- [Action item] Each line from the one containing "(474, 346) = (302, 566): orange" through the end of the records below must be repeated exactly, and no other line.

Records shown: Begin

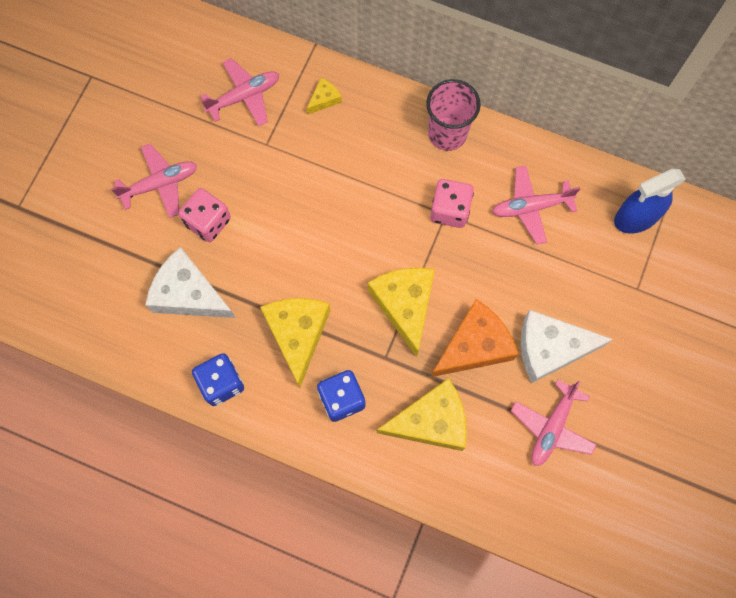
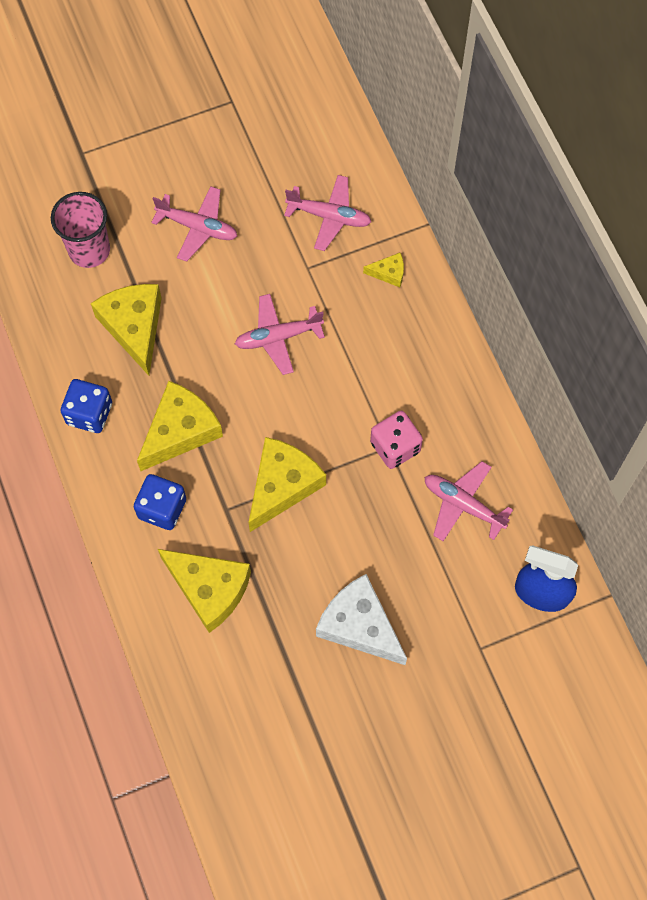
camera: 45 degrees right, 5 degrees down
(189, 294) = (134, 327): white cheese -> yellow cheese
(208, 222) = (203, 287): pink dice -> none
(447, 134) = (457, 386): pink cup -> pink cup (89, 250)
(474, 346) = (302, 566): orange cheese -> none
(552, 427) = (295, 684): pink plane -> pink plane (277, 337)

Records shown: End

- [Worked solution]
(474, 346) = (302, 566): orange cheese -> none
(552, 427) = (295, 684): pink plane -> pink plane (277, 337)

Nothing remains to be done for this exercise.